Convert all of the stored data below into a JSON list of strings, one string per line, omitting any blank lines.

Stored data
=== Begin Enclosure ===

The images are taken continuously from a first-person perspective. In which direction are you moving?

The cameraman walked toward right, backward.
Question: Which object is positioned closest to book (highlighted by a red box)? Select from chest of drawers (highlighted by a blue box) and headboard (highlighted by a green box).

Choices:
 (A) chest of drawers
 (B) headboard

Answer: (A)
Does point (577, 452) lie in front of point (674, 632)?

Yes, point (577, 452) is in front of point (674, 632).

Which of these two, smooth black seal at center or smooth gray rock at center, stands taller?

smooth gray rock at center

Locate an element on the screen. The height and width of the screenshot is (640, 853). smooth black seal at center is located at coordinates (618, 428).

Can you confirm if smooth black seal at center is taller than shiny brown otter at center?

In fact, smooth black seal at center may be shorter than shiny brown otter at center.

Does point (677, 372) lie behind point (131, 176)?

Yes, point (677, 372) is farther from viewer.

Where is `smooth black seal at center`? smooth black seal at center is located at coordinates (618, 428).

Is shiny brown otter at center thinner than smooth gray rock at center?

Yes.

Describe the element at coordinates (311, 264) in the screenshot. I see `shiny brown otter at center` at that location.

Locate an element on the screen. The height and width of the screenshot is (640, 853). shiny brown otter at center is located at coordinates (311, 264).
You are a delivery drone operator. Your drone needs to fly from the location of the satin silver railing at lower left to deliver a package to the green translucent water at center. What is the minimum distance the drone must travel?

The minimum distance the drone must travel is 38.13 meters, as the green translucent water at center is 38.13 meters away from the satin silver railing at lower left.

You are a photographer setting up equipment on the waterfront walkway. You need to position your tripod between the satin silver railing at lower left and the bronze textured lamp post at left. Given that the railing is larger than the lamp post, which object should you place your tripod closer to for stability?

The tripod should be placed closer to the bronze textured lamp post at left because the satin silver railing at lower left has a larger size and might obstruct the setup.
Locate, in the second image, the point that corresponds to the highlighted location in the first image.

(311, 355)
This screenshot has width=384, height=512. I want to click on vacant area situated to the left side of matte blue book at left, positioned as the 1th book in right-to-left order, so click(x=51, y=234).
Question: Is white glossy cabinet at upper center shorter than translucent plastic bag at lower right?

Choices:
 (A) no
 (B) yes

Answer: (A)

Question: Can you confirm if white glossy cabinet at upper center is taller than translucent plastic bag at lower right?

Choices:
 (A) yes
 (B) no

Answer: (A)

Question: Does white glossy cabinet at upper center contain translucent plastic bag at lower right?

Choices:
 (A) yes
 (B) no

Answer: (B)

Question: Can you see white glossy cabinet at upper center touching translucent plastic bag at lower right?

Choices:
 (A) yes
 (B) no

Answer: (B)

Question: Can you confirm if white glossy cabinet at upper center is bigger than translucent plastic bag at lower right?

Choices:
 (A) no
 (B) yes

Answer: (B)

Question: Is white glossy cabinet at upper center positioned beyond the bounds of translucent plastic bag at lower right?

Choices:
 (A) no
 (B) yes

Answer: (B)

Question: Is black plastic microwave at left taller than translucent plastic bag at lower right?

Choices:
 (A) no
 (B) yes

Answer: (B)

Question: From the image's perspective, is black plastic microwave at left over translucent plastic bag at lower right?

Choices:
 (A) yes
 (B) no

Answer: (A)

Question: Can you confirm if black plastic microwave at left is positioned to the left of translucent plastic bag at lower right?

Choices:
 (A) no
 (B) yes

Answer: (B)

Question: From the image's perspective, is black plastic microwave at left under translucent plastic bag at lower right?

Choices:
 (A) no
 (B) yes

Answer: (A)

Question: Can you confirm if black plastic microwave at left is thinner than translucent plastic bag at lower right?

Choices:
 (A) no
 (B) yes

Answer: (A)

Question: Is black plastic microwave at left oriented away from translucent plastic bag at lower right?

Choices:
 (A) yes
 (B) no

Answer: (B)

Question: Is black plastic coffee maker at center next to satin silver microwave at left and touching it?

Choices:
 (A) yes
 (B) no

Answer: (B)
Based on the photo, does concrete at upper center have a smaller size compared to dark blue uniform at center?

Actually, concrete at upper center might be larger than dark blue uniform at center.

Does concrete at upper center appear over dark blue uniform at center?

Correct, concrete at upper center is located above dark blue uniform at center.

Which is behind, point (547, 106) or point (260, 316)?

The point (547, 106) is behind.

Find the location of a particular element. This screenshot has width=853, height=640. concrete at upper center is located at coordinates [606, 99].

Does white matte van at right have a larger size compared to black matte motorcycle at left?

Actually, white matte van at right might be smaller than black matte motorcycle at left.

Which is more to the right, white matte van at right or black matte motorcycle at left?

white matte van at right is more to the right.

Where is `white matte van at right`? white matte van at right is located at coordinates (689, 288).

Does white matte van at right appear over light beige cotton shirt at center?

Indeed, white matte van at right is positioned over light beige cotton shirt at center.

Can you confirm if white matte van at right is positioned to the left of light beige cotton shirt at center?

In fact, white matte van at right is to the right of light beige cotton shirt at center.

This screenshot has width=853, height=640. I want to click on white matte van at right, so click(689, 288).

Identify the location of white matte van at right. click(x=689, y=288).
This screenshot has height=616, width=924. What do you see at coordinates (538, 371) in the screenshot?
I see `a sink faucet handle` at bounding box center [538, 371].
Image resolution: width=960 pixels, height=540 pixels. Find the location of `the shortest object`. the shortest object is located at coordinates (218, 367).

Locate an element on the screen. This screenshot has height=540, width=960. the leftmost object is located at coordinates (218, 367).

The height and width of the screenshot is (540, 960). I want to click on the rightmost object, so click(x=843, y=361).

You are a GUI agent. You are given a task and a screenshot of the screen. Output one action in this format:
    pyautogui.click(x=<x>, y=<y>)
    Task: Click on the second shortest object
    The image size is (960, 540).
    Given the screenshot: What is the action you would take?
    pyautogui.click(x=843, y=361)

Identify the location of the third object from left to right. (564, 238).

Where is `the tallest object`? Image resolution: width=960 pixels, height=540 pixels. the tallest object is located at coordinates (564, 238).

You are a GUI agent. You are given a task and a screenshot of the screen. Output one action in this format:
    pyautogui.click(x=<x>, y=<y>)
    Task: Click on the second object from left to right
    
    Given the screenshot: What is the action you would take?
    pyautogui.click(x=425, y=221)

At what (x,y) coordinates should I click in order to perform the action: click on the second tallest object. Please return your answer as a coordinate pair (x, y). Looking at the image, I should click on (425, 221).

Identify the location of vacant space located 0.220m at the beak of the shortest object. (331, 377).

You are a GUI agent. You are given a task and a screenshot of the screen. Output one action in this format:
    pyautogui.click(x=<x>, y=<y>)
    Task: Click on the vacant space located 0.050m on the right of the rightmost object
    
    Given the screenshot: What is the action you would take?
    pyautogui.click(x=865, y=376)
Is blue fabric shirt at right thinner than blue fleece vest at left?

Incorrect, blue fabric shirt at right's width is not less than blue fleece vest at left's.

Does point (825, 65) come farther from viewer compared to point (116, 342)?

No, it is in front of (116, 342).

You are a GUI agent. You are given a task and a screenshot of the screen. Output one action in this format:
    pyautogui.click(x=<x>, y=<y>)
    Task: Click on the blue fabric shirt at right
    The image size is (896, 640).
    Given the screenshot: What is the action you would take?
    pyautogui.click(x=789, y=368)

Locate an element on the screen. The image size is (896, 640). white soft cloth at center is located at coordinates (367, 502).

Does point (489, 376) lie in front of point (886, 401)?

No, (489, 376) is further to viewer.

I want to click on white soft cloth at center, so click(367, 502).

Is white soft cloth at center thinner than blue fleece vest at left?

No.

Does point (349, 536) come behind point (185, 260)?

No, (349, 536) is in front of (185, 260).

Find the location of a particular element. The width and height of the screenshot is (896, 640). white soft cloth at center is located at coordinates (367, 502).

=== End Enclosure ===

§ **Output below**:
[
  "The images are taken continuously from a first-person perspective. In which direction are you moving?",
  "The cameraman walked toward right, backward.",
  "Question: Which object is positioned closest to book (highlighted by a red box)? Select from chest of drawers (highlighted by a blue box) and headboard (highlighted by a green box).",
  "Choices:",
  " (A) chest of drawers",
  " (B) headboard",
  "Answer: (A)",
  "Does point (577, 452) lie in front of point (674, 632)?",
  "Yes, point (577, 452) is in front of point (674, 632).",
  "Which of these two, smooth black seal at center or smooth gray rock at center, stands taller?",
  "smooth gray rock at center",
  "Locate an element on the screen. The height and width of the screenshot is (640, 853). smooth black seal at center is located at coordinates (618, 428).",
  "Can you confirm if smooth black seal at center is taller than shiny brown otter at center?",
  "In fact, smooth black seal at center may be shorter than shiny brown otter at center.",
  "Does point (677, 372) lie behind point (131, 176)?",
  "Yes, point (677, 372) is farther from viewer.",
  "Where is `smooth black seal at center`? smooth black seal at center is located at coordinates (618, 428).",
  "Is shiny brown otter at center thinner than smooth gray rock at center?",
  "Yes.",
  "Describe the element at coordinates (311, 264) in the screenshot. I see `shiny brown otter at center` at that location.",
  "Locate an element on the screen. The height and width of the screenshot is (640, 853). shiny brown otter at center is located at coordinates (311, 264).",
  "You are a delivery drone operator. Your drone needs to fly from the location of the satin silver railing at lower left to deliver a package to the green translucent water at center. What is the minimum distance the drone must travel?",
  "The minimum distance the drone must travel is 38.13 meters, as the green translucent water at center is 38.13 meters away from the satin silver railing at lower left.",
  "You are a photographer setting up equipment on the waterfront walkway. You need to position your tripod between the satin silver railing at lower left and the bronze textured lamp post at left. Given that the railing is larger than the lamp post, which object should you place your tripod closer to for stability?",
  "The tripod should be placed closer to the bronze textured lamp post at left because the satin silver railing at lower left has a larger size and might obstruct the setup.",
  "Locate, in the second image, the point that corresponds to the highlighted location in the first image.",
  "(311, 355)",
  "This screenshot has width=384, height=512. I want to click on vacant area situated to the left side of matte blue book at left, positioned as the 1th book in right-to-left order, so click(x=51, y=234).",
  "Question: Is white glossy cabinet at upper center shorter than translucent plastic bag at lower right?",
  "Choices:",
  " (A) no",
  " (B) yes",
  "Answer: (A)",
  "Question: Can you confirm if white glossy cabinet at upper center is taller than translucent plastic bag at lower right?",
  "Choices:",
  " (A) yes",
  " (B) no",
  "Answer: (A)",
  "Question: Does white glossy cabinet at upper center contain translucent plastic bag at lower right?",
  "Choices:",
  " (A) yes",
  " (B) no",
  "Answer: (B)",
  "Question: Can you see white glossy cabinet at upper center touching translucent plastic bag at lower right?",
  "Choices:",
  " (A) yes",
  " (B) no",
  "Answer: (B)",
  "Question: Can you confirm if white glossy cabinet at upper center is bigger than translucent plastic bag at lower right?",
  "Choices:",
  " (A) no",
  " (B) yes",
  "Answer: (B)",
  "Question: Is white glossy cabinet at upper center positioned beyond the bounds of translucent plastic bag at lower right?",
  "Choices:",
  " (A) no",
  " (B) yes",
  "Answer: (B)",
  "Question: Is black plastic microwave at left taller than translucent plastic bag at lower right?",
  "Choices:",
  " (A) no",
  " (B) yes",
  "Answer: (B)",
  "Question: From the image's perspective, is black plastic microwave at left over translucent plastic bag at lower right?",
  "Choices:",
  " (A) yes",
  " (B) no",
  "Answer: (A)",
  "Question: Can you confirm if black plastic microwave at left is positioned to the left of translucent plastic bag at lower right?",
  "Choices:",
  " (A) no",
  " (B) yes",
  "Answer: (B)",
  "Question: From the image's perspective, is black plastic microwave at left under translucent plastic bag at lower right?",
  "Choices:",
  " (A) no",
  " (B) yes",
  "Answer: (A)",
  "Question: Can you confirm if black plastic microwave at left is thinner than translucent plastic bag at lower right?",
  "Choices:",
  " (A) no",
  " (B) yes",
  "Answer: (A)",
  "Question: Is black plastic microwave at left oriented away from translucent plastic bag at lower right?",
  "Choices:",
  " (A) yes",
  " (B) no",
  "Answer: (B)",
  "Question: Is black plastic coffee maker at center next to satin silver microwave at left and touching it?",
  "Choices:",
  " (A) yes",
  " (B) no",
  "Answer: (B)",
  "Based on the photo, does concrete at upper center have a smaller size compared to dark blue uniform at center?",
  "Actually, concrete at upper center might be larger than dark blue uniform at center.",
  "Does concrete at upper center appear over dark blue uniform at center?",
  "Correct, concrete at upper center is located above dark blue uniform at center.",
  "Which is behind, point (547, 106) or point (260, 316)?",
  "The point (547, 106) is behind.",
  "Find the location of a particular element. This screenshot has width=853, height=640. concrete at upper center is located at coordinates [606, 99].",
  "Does white matte van at right have a larger size compared to black matte motorcycle at left?",
  "Actually, white matte van at right might be smaller than black matte motorcycle at left.",
  "Which is more to the right, white matte van at right or black matte motorcycle at left?",
  "white matte van at right is more to the right.",
  "Where is `white matte van at right`? white matte van at right is located at coordinates (689, 288).",
  "Does white matte van at right appear over light beige cotton shirt at center?",
  "Indeed, white matte van at right is positioned over light beige cotton shirt at center.",
  "Can you confirm if white matte van at right is positioned to the left of light beige cotton shirt at center?",
  "In fact, white matte van at right is to the right of light beige cotton shirt at center.",
  "This screenshot has width=853, height=640. I want to click on white matte van at right, so click(689, 288).",
  "Identify the location of white matte van at right. click(x=689, y=288).",
  "This screenshot has height=616, width=924. What do you see at coordinates (538, 371) in the screenshot?",
  "I see `a sink faucet handle` at bounding box center [538, 371].",
  "Image resolution: width=960 pixels, height=540 pixels. Find the location of `the shortest object`. the shortest object is located at coordinates (218, 367).",
  "Locate an element on the screen. This screenshot has height=540, width=960. the leftmost object is located at coordinates (218, 367).",
  "The height and width of the screenshot is (540, 960). I want to click on the rightmost object, so click(x=843, y=361).",
  "You are a GUI agent. You are given a task and a screenshot of the screen. Output one action in this format:",
  "    pyautogui.click(x=<x>, y=<y>)",
  "    Task: Click on the second shortest object",
  "    The image size is (960, 540).",
  "    Given the screenshot: What is the action you would take?",
  "    pyautogui.click(x=843, y=361)",
  "Identify the location of the third object from left to right. (564, 238).",
  "Where is `the tallest object`? Image resolution: width=960 pixels, height=540 pixels. the tallest object is located at coordinates (564, 238).",
  "You are a GUI agent. You are given a task and a screenshot of the screen. Output one action in this format:",
  "    pyautogui.click(x=<x>, y=<y>)",
  "    Task: Click on the second object from left to right",
  "    Given the screenshot: What is the action you would take?",
  "    pyautogui.click(x=425, y=221)",
  "At what (x,y) coordinates should I click in order to perform the action: click on the second tallest object. Please return your answer as a coordinate pair (x, y). Looking at the image, I should click on (425, 221).",
  "Identify the location of vacant space located 0.220m at the beak of the shortest object. (331, 377).",
  "You are a GUI agent. You are given a task and a screenshot of the screen. Output one action in this format:",
  "    pyautogui.click(x=<x>, y=<y>)",
  "    Task: Click on the vacant space located 0.050m on the right of the rightmost object",
  "    Given the screenshot: What is the action you would take?",
  "    pyautogui.click(x=865, y=376)",
  "Is blue fabric shirt at right thinner than blue fleece vest at left?",
  "Incorrect, blue fabric shirt at right's width is not less than blue fleece vest at left's.",
  "Does point (825, 65) come farther from viewer compared to point (116, 342)?",
  "No, it is in front of (116, 342).",
  "You are a GUI agent. You are given a task and a screenshot of the screen. Output one action in this format:",
  "    pyautogui.click(x=<x>, y=<y>)",
  "    Task: Click on the blue fabric shirt at right",
  "    The image size is (896, 640).",
  "    Given the screenshot: What is the action you would take?",
  "    pyautogui.click(x=789, y=368)",
  "Locate an element on the screen. The image size is (896, 640). white soft cloth at center is located at coordinates (367, 502).",
  "Does point (489, 376) lie in front of point (886, 401)?",
  "No, (489, 376) is further to viewer.",
  "I want to click on white soft cloth at center, so click(367, 502).",
  "Is white soft cloth at center thinner than blue fleece vest at left?",
  "No.",
  "Does point (349, 536) come behind point (185, 260)?",
  "No, (349, 536) is in front of (185, 260).",
  "Find the location of a particular element. The width and height of the screenshot is (896, 640). white soft cloth at center is located at coordinates (367, 502)."
]